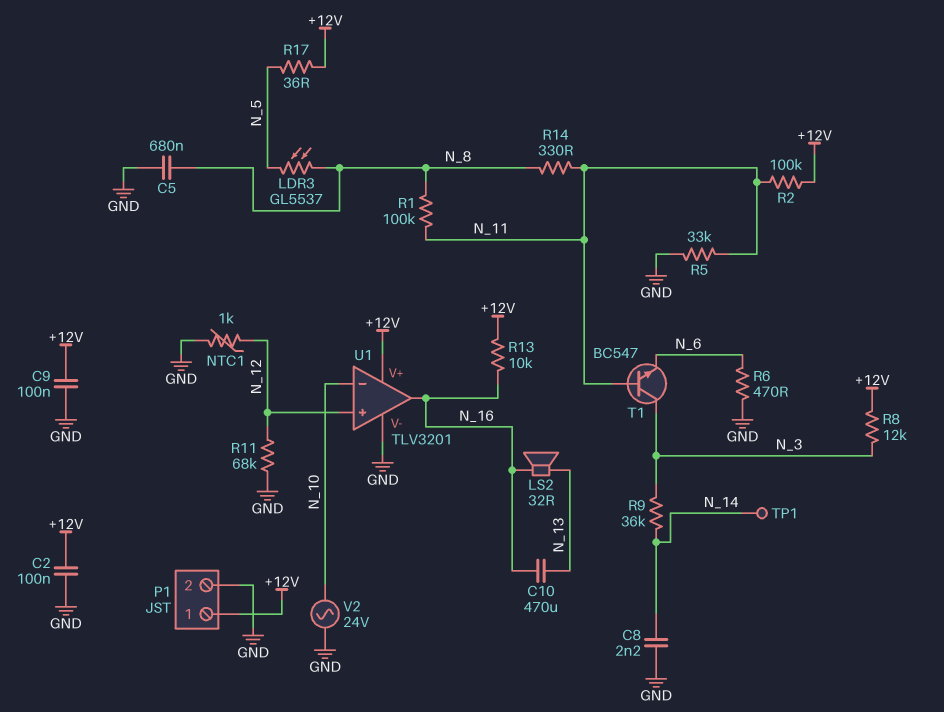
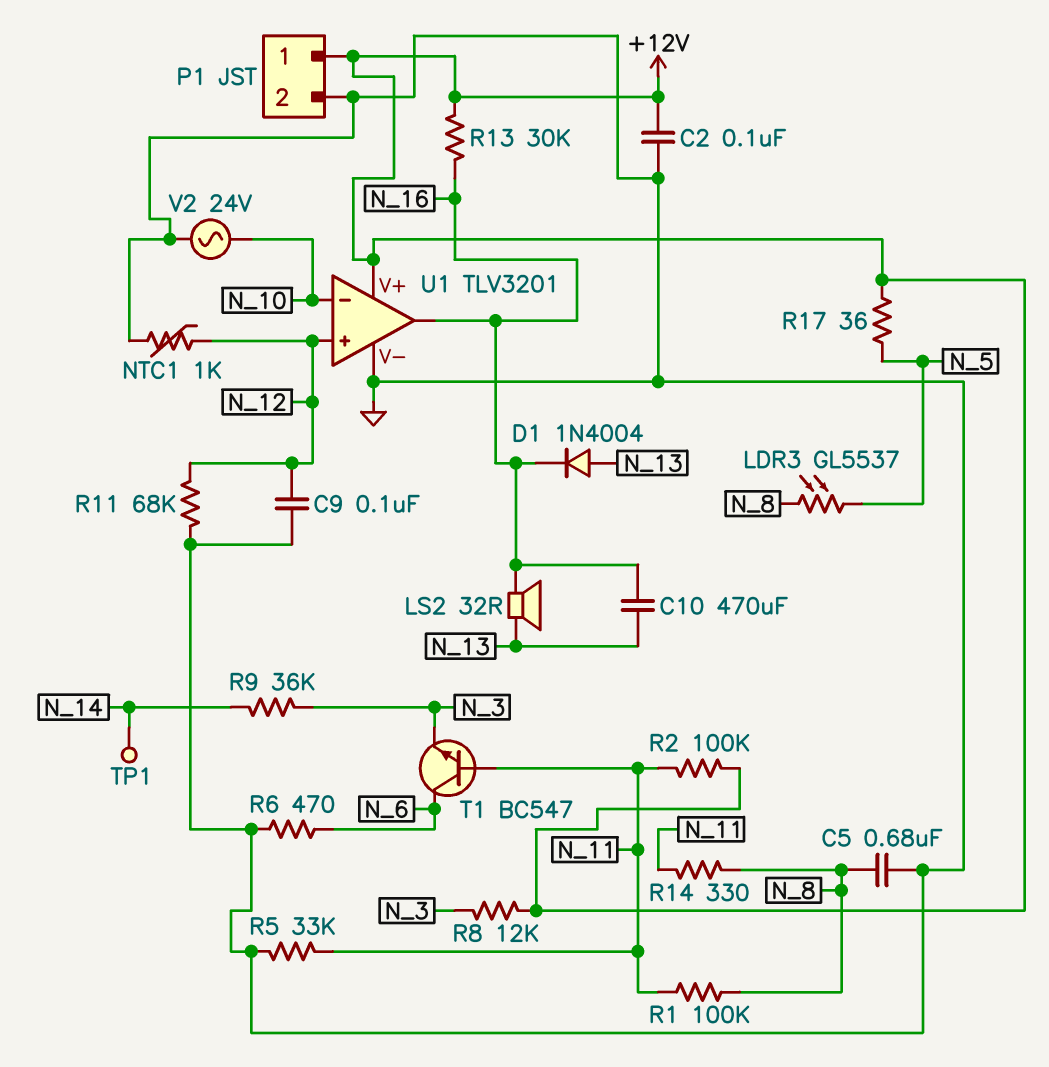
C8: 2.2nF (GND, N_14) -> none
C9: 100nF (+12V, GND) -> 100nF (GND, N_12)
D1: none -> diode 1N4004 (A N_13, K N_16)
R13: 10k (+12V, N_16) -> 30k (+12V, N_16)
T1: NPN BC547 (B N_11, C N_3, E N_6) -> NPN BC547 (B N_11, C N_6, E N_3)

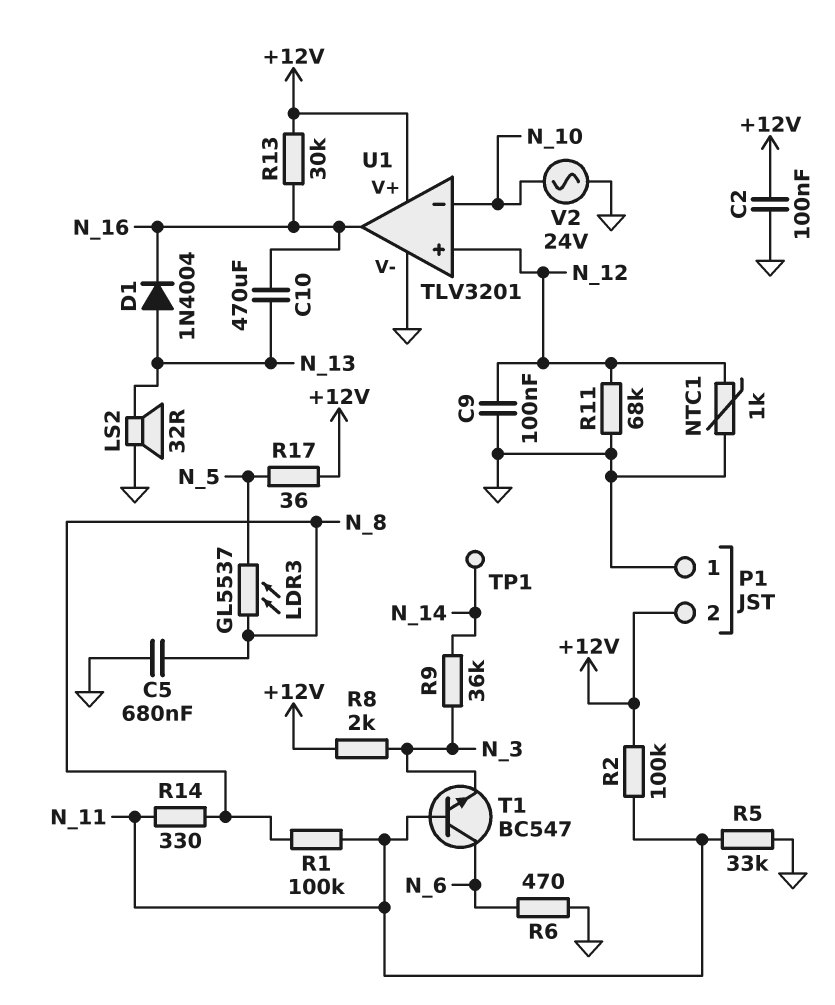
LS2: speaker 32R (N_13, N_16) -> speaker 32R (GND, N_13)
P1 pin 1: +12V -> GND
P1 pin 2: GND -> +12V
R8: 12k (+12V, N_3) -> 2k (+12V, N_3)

************

Assignment: Filter the data for the string "none" and copy every line that has it.

Output of the task:
C8: 2.2nF (GND, N_14) -> none
D1: none -> diode 1N4004 (A N_13, K N_16)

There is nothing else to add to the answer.